# DATA LISTING:

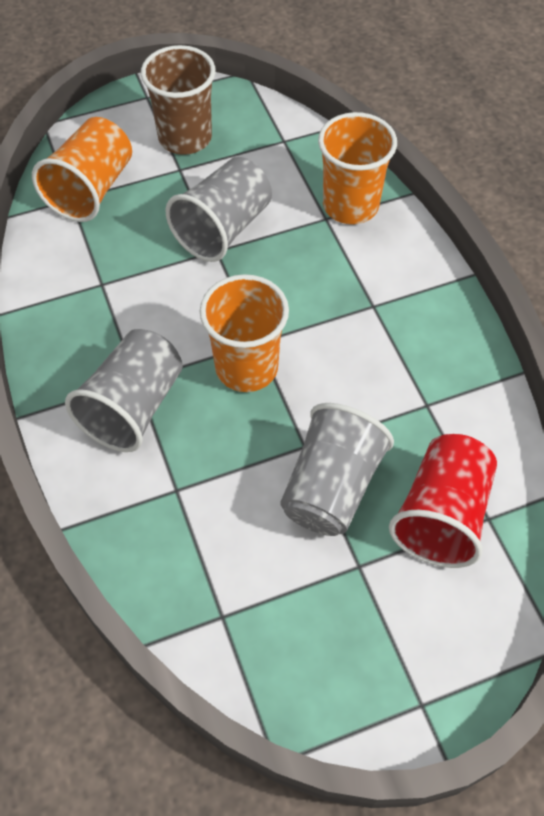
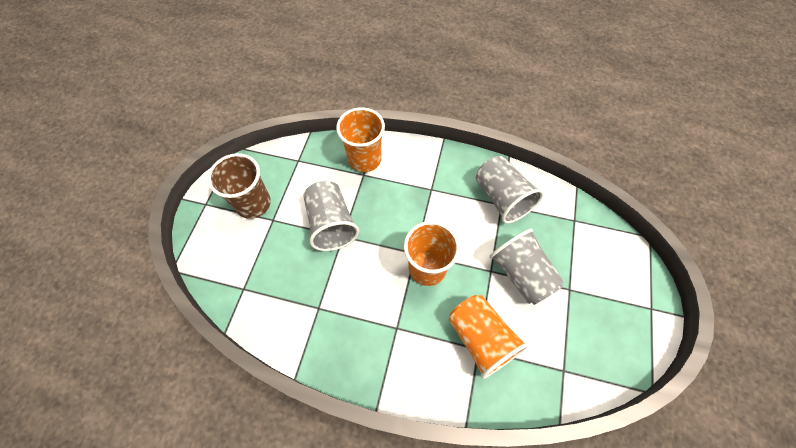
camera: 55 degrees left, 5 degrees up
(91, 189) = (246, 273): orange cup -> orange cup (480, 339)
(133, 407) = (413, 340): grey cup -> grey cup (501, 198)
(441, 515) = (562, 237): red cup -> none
...
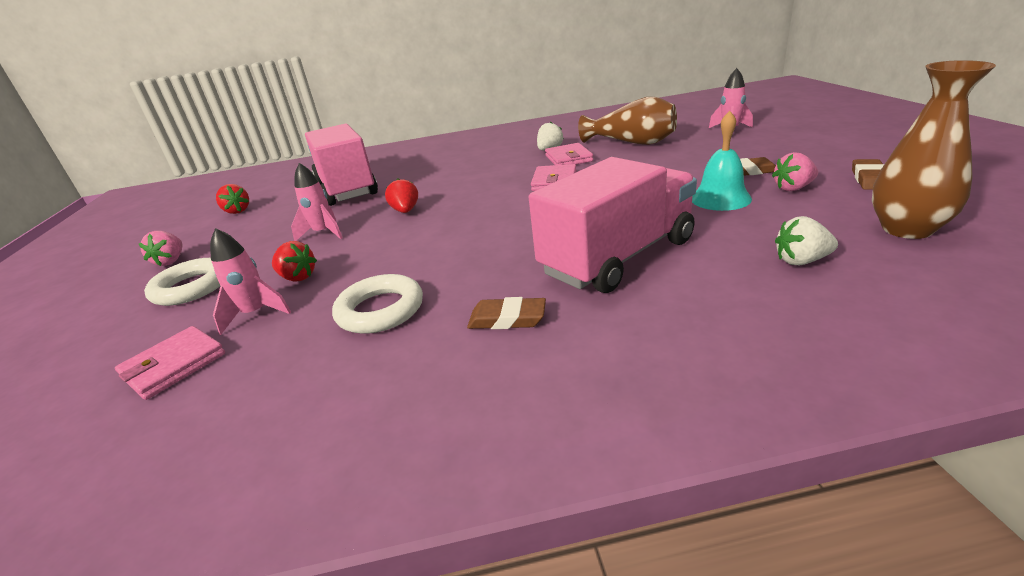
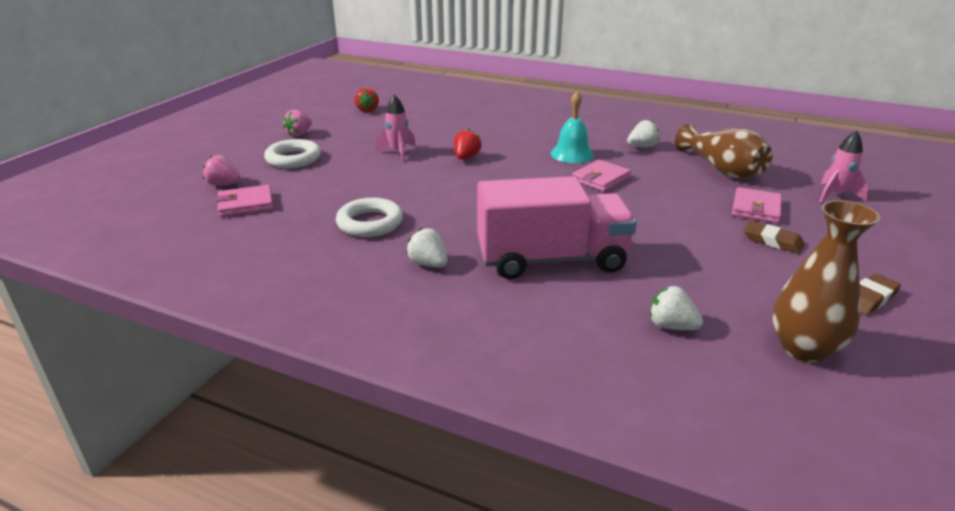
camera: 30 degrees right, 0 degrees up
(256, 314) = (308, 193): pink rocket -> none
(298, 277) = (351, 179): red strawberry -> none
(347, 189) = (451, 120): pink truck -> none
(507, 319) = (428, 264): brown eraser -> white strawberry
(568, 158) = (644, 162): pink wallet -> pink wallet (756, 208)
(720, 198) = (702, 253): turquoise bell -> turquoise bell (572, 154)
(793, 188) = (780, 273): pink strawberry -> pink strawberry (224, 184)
* * *
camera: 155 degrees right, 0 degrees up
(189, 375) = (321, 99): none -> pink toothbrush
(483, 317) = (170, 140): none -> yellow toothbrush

# TASK DETAILS:
Using the records above, filter out every line that lacks the string "degrees" and copy the rest.

# SOLVED PROBLEM:
camera: 55 degrees left, 5 degrees up
camera: 30 degrees right, 0 degrees up
camera: 155 degrees right, 0 degrees up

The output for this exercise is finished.